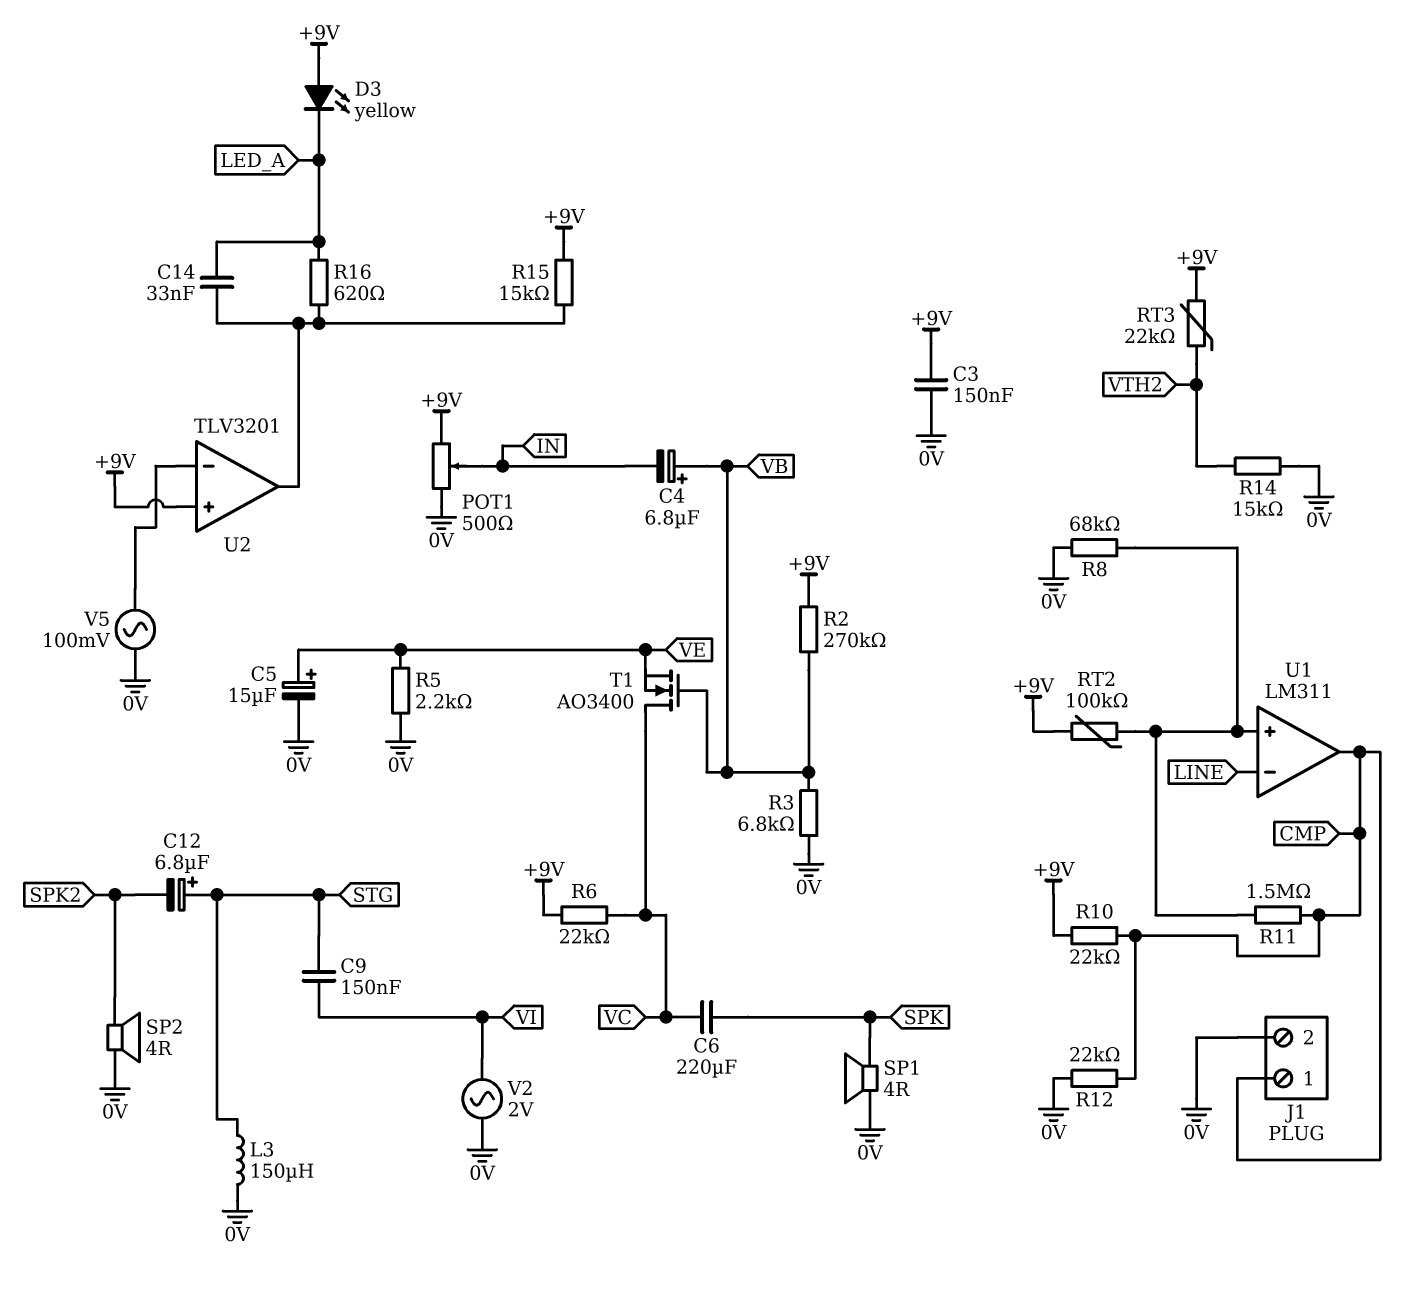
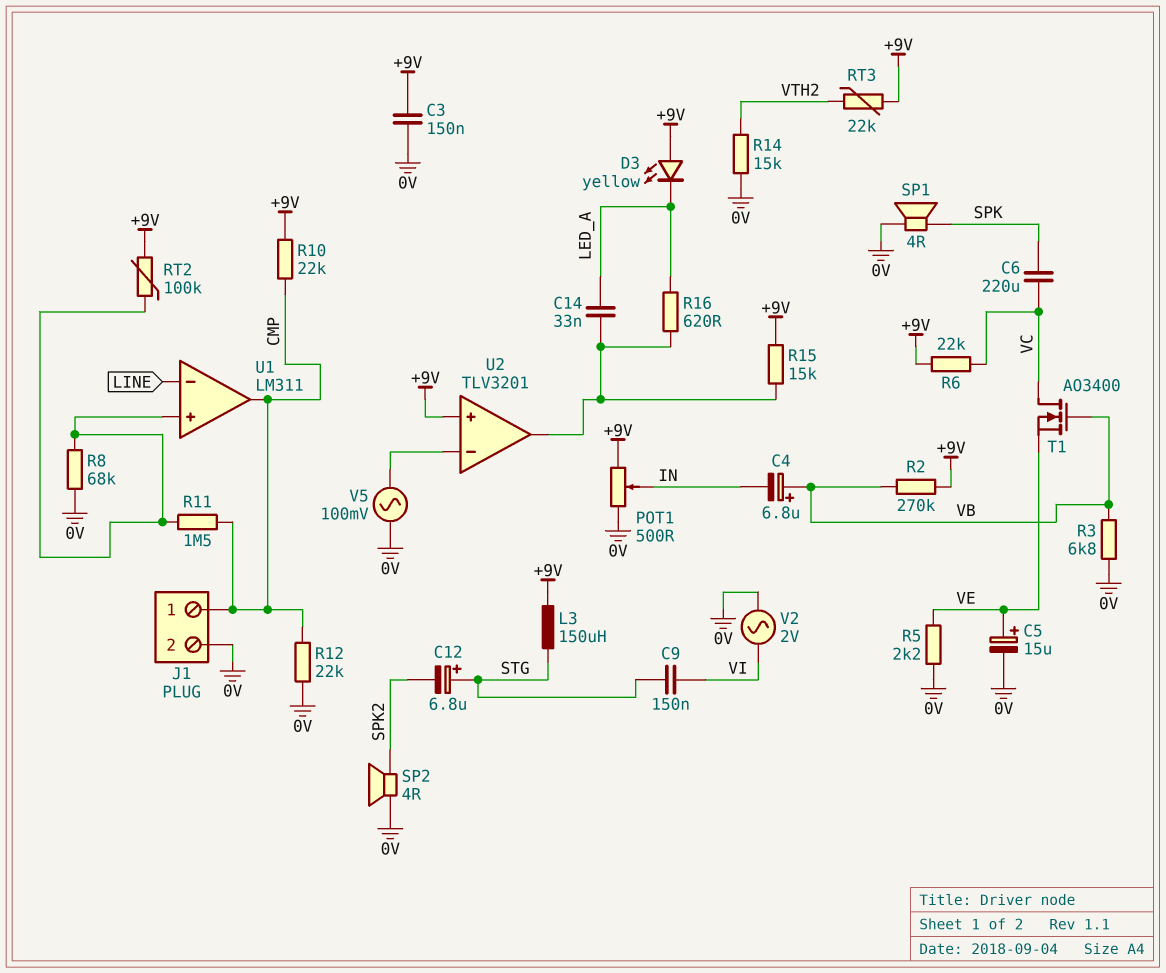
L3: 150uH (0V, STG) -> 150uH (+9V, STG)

---

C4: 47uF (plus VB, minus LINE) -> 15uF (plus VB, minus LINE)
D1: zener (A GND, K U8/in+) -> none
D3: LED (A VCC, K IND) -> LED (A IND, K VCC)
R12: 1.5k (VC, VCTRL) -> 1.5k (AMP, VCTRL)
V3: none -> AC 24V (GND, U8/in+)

## YOUR INSTRUCTIONS
The response must contain each line above that holds the string "none".

## ANSWER SECTION
D1: zener (A GND, K U8/in+) -> none
V3: none -> AC 24V (GND, U8/in+)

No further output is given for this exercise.